_Recorded data:_
== == ==

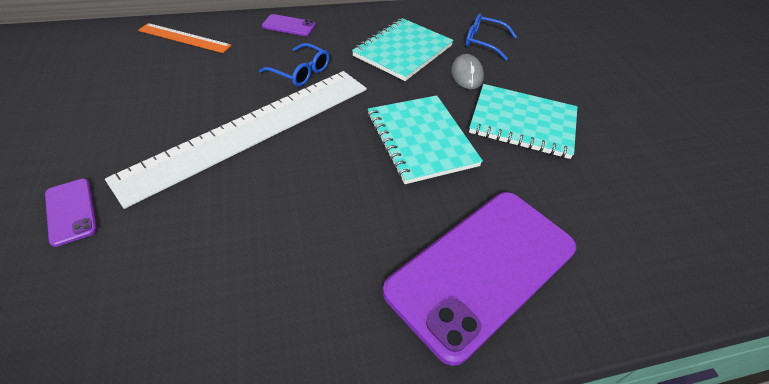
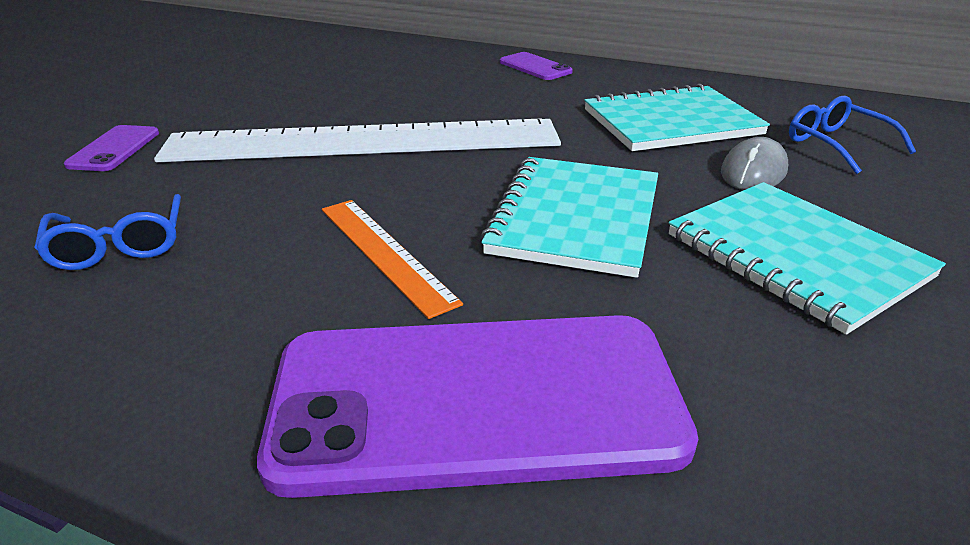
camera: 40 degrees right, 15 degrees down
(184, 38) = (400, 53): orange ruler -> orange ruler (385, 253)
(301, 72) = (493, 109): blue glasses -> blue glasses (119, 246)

== == ==

_Task statement:_ All of the material above should be set down again exactly, though not its pictures.

_Answer section:_
camera: 40 degrees right, 15 degrees down
(184, 38) = (400, 53): orange ruler -> orange ruler (385, 253)
(301, 72) = (493, 109): blue glasses -> blue glasses (119, 246)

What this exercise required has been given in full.